Records provided:
════════════════════

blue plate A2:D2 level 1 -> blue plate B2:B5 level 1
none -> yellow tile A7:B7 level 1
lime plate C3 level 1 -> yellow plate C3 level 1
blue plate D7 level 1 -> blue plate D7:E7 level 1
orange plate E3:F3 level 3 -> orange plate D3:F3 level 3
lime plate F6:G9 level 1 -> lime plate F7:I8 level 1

════════════════════

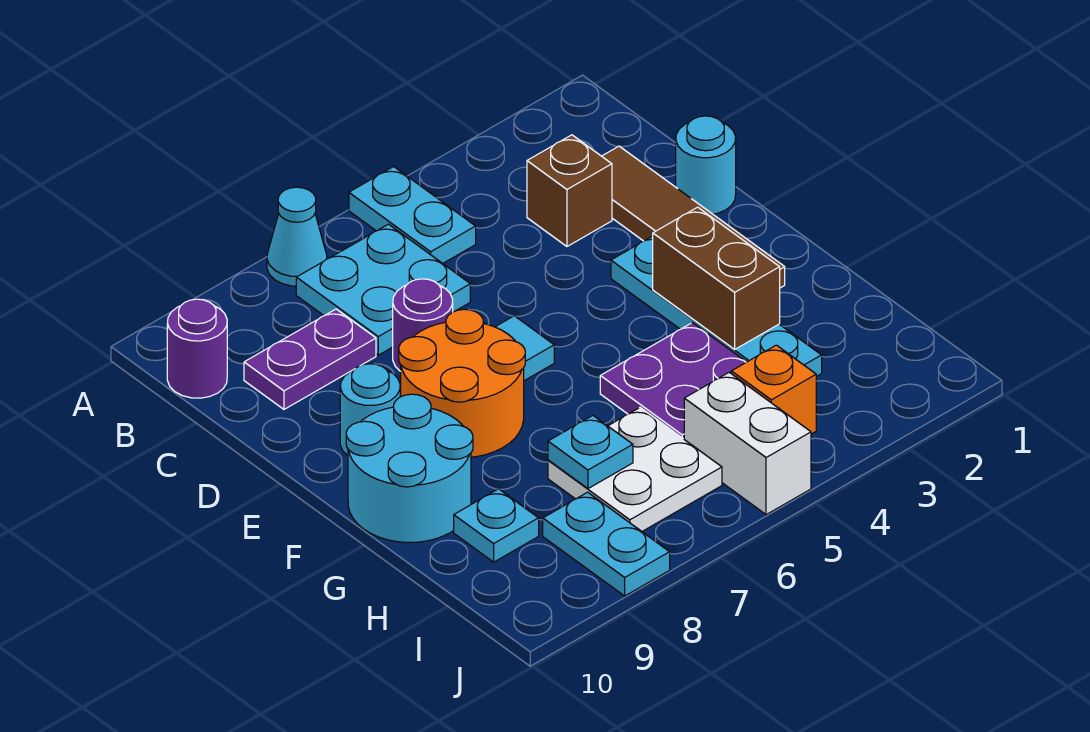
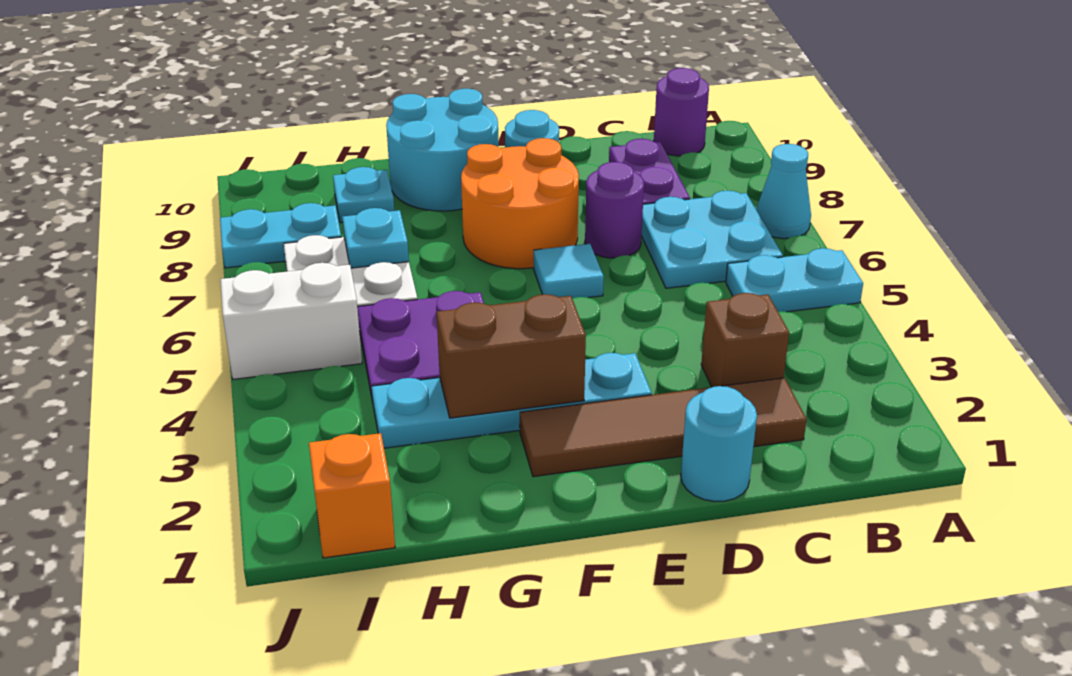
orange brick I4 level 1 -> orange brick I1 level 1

════════════════════

Exercise directions: Among the entries above, the lines between the ones containing "lime plate C3" and "lime plate F6:G9", inclusive, are to be transcribed exactly. No other line is to be given.

Task solution:
lime plate C3 level 1 -> yellow plate C3 level 1
blue plate D7 level 1 -> blue plate D7:E7 level 1
orange plate E3:F3 level 3 -> orange plate D3:F3 level 3
lime plate F6:G9 level 1 -> lime plate F7:I8 level 1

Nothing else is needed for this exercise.